EXERCISE INPUT »
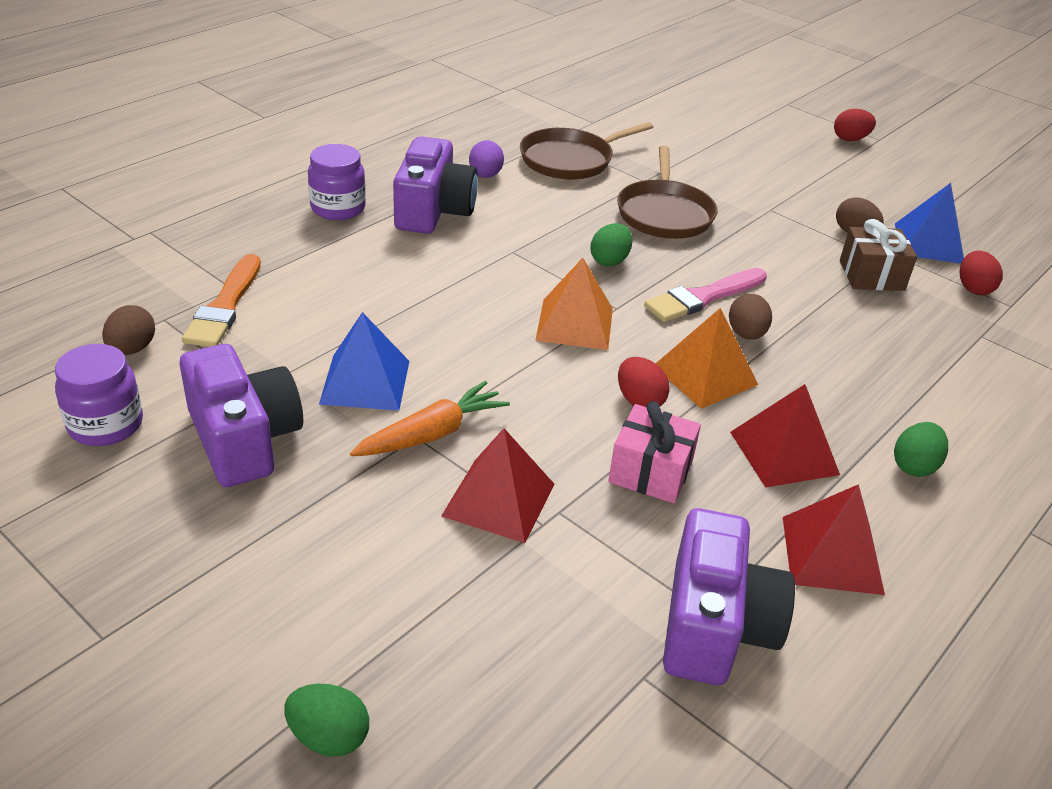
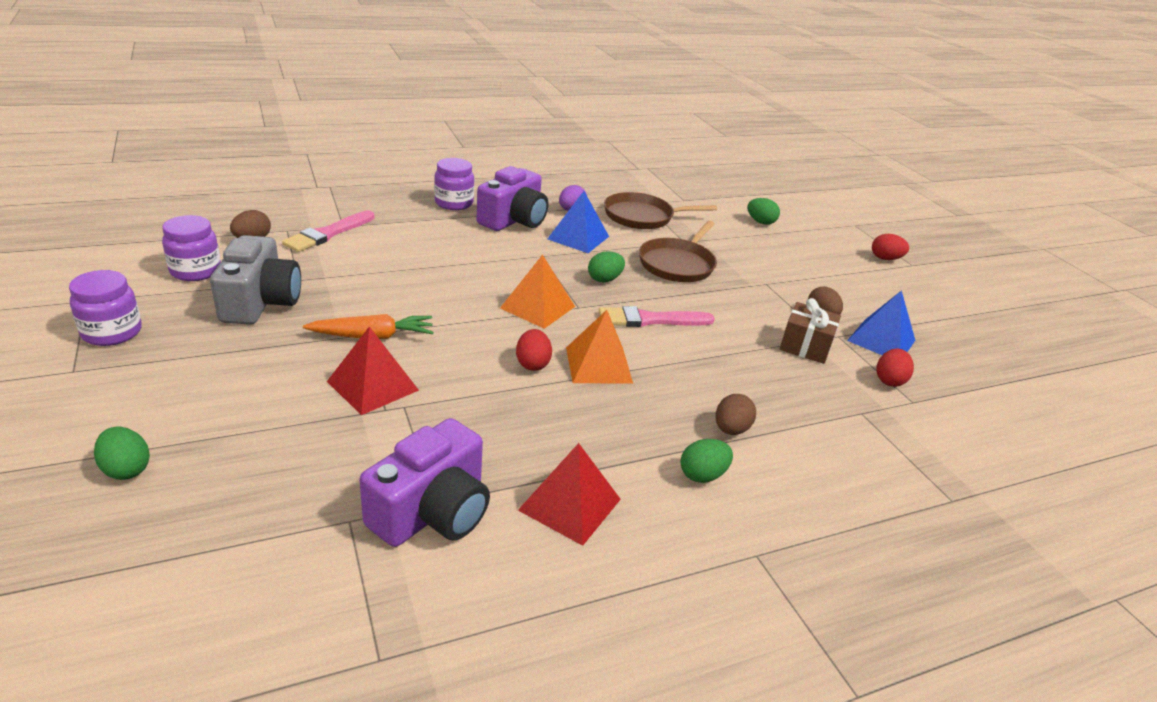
camera: 25 degrees right, 5 degrees down
purple camera [179,344,303,487] -> grey camera [210,235,301,325]
orange brush [182,254,261,347] -> pink brush [282,210,374,252]
blue pyramid [319,312,409,411] -> blue pyramid moved to [548,191,609,253]
pink gift [608,401,701,504] -> none
brown egg [729,294,772,340] -> brown egg moved to [716,394,756,435]
red pyramid [730,384,840,488] -> none
none -> purple jar [69,270,142,346]
none -> green egg [747,198,780,225]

ASSIGNMENT » Start at the line containing "brown egg [729,294,772,340]" and copy each line through the last one in the records, exactly and with nothing added.

COMPLETED EXERCISE »
brown egg [729,294,772,340] -> brown egg moved to [716,394,756,435]
red pyramid [730,384,840,488] -> none
none -> purple jar [69,270,142,346]
none -> green egg [747,198,780,225]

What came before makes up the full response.